__Task statement__: Every record needs to be restated word for word.

__Records__:
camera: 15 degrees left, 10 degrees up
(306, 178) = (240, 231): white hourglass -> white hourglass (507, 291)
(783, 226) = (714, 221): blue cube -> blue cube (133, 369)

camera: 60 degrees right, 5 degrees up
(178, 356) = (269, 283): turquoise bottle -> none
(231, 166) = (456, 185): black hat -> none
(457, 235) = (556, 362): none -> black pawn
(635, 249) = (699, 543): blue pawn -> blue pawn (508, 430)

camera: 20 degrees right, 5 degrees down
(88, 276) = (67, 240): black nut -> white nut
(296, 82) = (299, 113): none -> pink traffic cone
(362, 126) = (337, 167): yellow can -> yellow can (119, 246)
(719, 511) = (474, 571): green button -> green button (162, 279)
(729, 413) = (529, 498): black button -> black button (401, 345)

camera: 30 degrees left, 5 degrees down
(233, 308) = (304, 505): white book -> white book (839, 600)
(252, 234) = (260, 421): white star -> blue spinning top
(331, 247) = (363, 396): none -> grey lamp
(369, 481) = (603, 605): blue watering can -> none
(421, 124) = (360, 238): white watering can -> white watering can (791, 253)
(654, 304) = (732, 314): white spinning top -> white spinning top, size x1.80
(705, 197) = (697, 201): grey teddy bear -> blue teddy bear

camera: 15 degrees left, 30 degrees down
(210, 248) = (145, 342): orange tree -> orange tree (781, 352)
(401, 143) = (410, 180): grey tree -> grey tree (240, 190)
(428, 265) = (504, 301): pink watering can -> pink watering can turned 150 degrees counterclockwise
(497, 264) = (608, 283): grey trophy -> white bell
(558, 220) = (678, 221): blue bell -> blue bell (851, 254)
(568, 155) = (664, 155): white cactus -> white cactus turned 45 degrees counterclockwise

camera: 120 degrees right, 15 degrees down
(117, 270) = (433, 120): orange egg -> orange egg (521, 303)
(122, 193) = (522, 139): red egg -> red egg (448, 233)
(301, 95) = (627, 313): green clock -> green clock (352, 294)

__Response to this task__:
camera: 15 degrees left, 10 degrees up
(306, 178) = (240, 231): white hourglass -> white hourglass (507, 291)
(783, 226) = (714, 221): blue cube -> blue cube (133, 369)

camera: 60 degrees right, 5 degrees up
(178, 356) = (269, 283): turquoise bottle -> none
(231, 166) = (456, 185): black hat -> none
(457, 235) = (556, 362): none -> black pawn
(635, 249) = (699, 543): blue pawn -> blue pawn (508, 430)

camera: 20 degrees right, 5 degrees down
(88, 276) = (67, 240): black nut -> white nut
(296, 82) = (299, 113): none -> pink traffic cone
(362, 126) = (337, 167): yellow can -> yellow can (119, 246)
(719, 511) = (474, 571): green button -> green button (162, 279)
(729, 413) = (529, 498): black button -> black button (401, 345)

camera: 30 degrees left, 5 degrees down
(233, 308) = (304, 505): white book -> white book (839, 600)
(252, 234) = (260, 421): white star -> blue spinning top
(331, 247) = (363, 396): none -> grey lamp
(369, 481) = (603, 605): blue watering can -> none
(421, 124) = (360, 238): white watering can -> white watering can (791, 253)
(654, 304) = (732, 314): white spinning top -> white spinning top, size x1.80
(705, 197) = (697, 201): grey teddy bear -> blue teddy bear

camera: 15 degrees left, 30 degrees down
(210, 248) = (145, 342): orange tree -> orange tree (781, 352)
(401, 143) = (410, 180): grey tree -> grey tree (240, 190)
(428, 265) = (504, 301): pink watering can -> pink watering can turned 150 degrees counterclockwise
(497, 264) = (608, 283): grey trophy -> white bell
(558, 220) = (678, 221): blue bell -> blue bell (851, 254)
(568, 155) = (664, 155): white cactus -> white cactus turned 45 degrees counterclockwise

camera: 120 degrees right, 15 degrees down
(117, 270) = (433, 120): orange egg -> orange egg (521, 303)
(122, 193) = (522, 139): red egg -> red egg (448, 233)
(301, 95) = (627, 313): green clock -> green clock (352, 294)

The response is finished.